→ TO BE DONE
Return the items word for word, starting at the beginning and ending at the line that contains "Question: In terms", with both ends included.

→ ENTRIES PROVIDED
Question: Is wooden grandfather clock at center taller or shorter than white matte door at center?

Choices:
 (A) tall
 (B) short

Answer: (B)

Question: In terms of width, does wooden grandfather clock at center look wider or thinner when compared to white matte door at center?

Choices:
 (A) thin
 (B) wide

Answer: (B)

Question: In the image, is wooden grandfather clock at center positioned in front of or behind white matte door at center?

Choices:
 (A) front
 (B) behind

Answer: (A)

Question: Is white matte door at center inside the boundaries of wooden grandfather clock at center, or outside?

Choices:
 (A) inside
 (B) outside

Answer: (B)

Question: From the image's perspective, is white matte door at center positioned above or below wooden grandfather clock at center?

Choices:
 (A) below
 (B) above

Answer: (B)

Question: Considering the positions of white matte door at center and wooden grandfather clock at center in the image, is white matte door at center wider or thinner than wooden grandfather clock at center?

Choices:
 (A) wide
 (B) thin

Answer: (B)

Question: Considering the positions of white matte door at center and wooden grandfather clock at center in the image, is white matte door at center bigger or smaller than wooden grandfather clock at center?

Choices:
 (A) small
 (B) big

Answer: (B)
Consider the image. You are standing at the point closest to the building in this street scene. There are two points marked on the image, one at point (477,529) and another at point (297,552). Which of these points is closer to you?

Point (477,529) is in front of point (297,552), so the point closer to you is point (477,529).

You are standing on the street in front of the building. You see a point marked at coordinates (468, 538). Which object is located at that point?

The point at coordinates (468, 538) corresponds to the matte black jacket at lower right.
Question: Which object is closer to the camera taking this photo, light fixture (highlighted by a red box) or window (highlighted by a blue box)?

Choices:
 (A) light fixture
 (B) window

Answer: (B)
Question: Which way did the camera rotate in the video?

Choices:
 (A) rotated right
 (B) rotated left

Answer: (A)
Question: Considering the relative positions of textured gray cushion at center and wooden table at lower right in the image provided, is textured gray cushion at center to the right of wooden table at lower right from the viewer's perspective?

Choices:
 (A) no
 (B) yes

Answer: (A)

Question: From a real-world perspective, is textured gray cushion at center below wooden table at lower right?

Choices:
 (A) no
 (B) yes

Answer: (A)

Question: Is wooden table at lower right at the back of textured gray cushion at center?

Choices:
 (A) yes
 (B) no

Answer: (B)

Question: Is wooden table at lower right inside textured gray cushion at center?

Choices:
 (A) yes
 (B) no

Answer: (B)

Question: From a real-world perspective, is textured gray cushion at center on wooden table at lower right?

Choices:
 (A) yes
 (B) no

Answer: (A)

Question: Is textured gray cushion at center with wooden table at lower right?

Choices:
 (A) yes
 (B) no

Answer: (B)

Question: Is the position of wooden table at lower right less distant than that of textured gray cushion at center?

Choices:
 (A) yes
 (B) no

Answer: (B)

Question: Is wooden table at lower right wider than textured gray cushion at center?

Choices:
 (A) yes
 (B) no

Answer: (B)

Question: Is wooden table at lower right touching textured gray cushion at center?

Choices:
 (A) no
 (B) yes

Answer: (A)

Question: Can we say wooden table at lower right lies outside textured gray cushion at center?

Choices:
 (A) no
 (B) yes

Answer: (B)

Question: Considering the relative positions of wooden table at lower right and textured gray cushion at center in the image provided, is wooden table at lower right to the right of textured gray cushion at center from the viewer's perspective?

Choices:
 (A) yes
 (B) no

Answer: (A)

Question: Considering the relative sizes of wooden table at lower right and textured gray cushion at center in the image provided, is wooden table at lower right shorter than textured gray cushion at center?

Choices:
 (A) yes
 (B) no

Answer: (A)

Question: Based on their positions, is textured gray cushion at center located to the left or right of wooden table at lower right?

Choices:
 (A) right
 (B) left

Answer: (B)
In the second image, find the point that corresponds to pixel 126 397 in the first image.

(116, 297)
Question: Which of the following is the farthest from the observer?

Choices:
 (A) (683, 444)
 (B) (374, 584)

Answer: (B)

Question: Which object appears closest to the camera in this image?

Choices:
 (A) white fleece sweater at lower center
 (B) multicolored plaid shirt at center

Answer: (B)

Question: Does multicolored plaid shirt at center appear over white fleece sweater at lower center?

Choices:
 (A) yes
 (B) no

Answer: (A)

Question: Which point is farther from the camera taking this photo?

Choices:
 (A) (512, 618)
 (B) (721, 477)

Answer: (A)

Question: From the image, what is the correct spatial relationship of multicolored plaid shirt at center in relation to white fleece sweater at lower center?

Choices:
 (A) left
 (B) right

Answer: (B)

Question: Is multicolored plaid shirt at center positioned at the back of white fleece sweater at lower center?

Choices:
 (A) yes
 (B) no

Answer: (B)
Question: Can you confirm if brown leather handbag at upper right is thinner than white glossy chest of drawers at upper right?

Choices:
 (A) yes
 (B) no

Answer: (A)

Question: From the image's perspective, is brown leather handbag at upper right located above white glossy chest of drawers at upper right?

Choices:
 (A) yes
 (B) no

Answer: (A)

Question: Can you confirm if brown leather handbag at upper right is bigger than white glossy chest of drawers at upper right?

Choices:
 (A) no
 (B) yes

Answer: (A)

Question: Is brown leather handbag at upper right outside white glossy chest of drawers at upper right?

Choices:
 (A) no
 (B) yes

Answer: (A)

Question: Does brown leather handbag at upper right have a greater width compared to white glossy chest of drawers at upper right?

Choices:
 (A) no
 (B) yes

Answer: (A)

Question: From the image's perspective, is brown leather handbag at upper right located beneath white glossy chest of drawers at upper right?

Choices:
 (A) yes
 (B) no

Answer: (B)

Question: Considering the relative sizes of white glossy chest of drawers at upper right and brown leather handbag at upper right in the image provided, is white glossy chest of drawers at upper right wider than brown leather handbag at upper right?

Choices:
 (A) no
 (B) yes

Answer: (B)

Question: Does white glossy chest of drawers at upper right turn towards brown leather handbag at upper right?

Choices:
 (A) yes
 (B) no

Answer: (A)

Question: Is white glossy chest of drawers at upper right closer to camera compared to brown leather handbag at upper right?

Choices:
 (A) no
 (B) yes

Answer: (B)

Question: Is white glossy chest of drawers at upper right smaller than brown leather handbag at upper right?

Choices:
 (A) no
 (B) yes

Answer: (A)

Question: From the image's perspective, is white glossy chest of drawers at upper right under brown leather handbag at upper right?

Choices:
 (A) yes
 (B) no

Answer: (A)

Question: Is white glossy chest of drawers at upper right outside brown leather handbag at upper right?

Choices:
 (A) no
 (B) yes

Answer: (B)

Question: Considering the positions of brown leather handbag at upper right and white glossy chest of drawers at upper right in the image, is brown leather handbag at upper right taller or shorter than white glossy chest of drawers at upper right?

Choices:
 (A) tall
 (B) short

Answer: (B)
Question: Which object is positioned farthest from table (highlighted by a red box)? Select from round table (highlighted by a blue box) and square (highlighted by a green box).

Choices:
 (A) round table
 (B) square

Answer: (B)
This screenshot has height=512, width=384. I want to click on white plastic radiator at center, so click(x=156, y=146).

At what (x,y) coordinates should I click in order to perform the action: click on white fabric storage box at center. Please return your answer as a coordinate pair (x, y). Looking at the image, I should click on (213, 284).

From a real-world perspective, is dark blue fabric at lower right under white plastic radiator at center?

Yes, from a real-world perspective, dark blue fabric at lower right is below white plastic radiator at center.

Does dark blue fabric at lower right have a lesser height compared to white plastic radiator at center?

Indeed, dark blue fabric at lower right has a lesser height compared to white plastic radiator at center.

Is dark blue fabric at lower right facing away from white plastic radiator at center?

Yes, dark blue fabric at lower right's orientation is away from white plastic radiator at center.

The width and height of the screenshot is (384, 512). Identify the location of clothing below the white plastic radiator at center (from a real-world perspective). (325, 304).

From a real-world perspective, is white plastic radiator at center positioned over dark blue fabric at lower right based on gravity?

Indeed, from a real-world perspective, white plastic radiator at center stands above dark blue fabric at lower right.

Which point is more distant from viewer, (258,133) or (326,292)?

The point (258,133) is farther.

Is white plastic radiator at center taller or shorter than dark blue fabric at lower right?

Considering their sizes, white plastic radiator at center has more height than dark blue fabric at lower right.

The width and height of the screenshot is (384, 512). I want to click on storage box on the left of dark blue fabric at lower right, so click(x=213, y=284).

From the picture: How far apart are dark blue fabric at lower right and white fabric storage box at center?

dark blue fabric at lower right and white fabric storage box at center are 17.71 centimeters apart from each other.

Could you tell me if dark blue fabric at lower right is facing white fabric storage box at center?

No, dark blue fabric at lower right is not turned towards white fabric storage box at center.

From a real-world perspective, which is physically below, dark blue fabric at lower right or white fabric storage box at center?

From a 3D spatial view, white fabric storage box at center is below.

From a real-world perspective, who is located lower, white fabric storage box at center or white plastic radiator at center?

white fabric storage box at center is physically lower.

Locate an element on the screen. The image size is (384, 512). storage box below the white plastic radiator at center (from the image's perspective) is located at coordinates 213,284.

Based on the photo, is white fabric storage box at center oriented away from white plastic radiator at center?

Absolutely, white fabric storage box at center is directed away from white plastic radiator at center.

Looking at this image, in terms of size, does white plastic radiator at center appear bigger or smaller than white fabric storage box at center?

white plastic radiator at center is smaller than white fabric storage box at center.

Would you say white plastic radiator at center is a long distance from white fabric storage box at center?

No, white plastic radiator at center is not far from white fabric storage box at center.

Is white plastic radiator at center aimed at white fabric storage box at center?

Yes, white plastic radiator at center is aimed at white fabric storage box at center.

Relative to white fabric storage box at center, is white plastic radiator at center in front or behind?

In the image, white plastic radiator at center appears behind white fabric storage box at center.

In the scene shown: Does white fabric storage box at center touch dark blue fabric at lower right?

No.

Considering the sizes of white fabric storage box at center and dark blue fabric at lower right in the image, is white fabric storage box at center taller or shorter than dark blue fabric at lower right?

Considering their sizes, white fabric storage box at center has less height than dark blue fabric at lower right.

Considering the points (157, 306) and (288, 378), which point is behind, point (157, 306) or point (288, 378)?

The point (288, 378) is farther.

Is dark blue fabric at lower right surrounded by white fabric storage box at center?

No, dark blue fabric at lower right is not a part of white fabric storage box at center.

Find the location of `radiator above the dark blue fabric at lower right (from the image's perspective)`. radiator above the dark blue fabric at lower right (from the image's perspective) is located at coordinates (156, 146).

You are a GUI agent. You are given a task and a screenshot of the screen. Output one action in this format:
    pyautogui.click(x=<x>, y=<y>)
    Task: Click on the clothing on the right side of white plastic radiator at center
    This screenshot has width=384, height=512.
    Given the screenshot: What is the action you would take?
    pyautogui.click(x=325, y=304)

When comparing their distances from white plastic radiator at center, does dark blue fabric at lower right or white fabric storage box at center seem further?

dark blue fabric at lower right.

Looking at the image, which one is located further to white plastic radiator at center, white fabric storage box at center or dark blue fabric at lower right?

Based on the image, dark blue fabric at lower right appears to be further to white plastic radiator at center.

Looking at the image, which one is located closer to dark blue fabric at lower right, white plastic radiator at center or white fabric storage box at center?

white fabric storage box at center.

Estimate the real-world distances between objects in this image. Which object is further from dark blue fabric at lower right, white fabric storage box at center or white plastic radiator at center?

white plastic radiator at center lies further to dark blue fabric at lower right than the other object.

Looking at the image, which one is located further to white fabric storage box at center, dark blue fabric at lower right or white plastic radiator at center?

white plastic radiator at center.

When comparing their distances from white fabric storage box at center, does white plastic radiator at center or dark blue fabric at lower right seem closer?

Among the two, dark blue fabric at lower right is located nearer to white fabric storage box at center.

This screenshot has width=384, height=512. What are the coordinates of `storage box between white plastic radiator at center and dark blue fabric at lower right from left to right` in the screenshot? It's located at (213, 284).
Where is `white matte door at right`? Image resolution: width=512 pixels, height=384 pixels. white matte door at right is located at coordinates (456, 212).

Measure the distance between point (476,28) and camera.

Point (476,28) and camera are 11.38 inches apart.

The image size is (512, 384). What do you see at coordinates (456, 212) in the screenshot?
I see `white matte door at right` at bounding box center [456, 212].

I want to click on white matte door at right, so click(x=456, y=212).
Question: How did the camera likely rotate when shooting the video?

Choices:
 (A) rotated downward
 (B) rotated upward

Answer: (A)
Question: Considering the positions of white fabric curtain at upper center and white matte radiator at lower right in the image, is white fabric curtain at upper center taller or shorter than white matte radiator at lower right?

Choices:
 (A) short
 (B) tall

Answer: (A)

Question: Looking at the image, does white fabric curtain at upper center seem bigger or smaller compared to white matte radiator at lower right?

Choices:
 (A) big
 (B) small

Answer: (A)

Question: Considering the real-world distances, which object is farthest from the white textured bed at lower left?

→ SOLUTION FOR THIS PROBLEM
Question: Is wooden grandfather clock at center taller or shorter than white matte door at center?

Choices:
 (A) tall
 (B) short

Answer: (B)

Question: In terms of width, does wooden grandfather clock at center look wider or thinner when compared to white matte door at center?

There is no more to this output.